- WHAT TO DO
When you reach the line in the data below that contains "(320, 116) = (488, 209): none", please start repeating lines exactly, and stop after the line that contains "camera: 120 degrees right, 25 degrees down", repeating nothing else.

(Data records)
----------

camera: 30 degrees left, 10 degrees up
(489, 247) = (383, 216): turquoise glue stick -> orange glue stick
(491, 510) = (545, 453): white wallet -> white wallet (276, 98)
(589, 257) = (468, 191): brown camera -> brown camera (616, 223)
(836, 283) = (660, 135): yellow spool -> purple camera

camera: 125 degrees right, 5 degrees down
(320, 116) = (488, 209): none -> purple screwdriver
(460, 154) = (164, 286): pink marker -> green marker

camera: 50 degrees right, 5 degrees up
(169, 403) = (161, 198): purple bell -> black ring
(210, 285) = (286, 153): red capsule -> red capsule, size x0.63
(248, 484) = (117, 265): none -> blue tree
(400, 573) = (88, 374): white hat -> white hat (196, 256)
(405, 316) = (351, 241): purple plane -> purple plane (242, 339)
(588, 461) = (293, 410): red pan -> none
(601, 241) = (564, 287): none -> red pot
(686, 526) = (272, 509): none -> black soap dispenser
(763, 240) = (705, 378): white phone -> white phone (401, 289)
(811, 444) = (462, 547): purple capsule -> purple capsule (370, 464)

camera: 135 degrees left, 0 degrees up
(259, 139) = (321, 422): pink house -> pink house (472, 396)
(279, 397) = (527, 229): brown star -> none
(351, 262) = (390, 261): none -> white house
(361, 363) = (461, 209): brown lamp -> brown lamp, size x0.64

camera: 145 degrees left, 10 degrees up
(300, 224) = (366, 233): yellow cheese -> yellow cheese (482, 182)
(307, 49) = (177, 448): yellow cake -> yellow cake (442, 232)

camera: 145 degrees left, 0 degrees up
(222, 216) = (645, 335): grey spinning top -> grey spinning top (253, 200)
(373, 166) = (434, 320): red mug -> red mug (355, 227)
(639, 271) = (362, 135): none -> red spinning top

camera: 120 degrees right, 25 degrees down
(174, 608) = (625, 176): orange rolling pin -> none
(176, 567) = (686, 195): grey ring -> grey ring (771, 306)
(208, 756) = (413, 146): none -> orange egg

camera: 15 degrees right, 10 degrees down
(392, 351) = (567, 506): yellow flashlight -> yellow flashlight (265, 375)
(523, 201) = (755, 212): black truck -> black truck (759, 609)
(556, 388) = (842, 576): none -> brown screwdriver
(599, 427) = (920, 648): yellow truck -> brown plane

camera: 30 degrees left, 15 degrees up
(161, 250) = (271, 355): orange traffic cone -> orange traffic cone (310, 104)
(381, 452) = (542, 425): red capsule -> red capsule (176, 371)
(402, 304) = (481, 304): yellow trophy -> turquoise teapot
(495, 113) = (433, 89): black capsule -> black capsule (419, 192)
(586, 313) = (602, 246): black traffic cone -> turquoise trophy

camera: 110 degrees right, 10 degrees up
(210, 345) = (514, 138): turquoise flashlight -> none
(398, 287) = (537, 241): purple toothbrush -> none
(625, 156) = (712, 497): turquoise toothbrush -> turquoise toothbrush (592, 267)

----------

- EXPECTED OUTPUT
(320, 116) = (488, 209): none -> purple screwdriver
(460, 154) = (164, 286): pink marker -> green marker

camera: 50 degrees right, 5 degrees up
(169, 403) = (161, 198): purple bell -> black ring
(210, 285) = (286, 153): red capsule -> red capsule, size x0.63
(248, 484) = (117, 265): none -> blue tree
(400, 573) = (88, 374): white hat -> white hat (196, 256)
(405, 316) = (351, 241): purple plane -> purple plane (242, 339)
(588, 461) = (293, 410): red pan -> none
(601, 241) = (564, 287): none -> red pot
(686, 526) = (272, 509): none -> black soap dispenser
(763, 240) = (705, 378): white phone -> white phone (401, 289)
(811, 444) = (462, 547): purple capsule -> purple capsule (370, 464)

camera: 135 degrees left, 0 degrees up
(259, 139) = (321, 422): pink house -> pink house (472, 396)
(279, 397) = (527, 229): brown star -> none
(351, 262) = (390, 261): none -> white house
(361, 363) = (461, 209): brown lamp -> brown lamp, size x0.64

camera: 145 degrees left, 10 degrees up
(300, 224) = (366, 233): yellow cheese -> yellow cheese (482, 182)
(307, 49) = (177, 448): yellow cake -> yellow cake (442, 232)

camera: 145 degrees left, 0 degrees up
(222, 216) = (645, 335): grey spinning top -> grey spinning top (253, 200)
(373, 166) = (434, 320): red mug -> red mug (355, 227)
(639, 271) = (362, 135): none -> red spinning top

camera: 120 degrees right, 25 degrees down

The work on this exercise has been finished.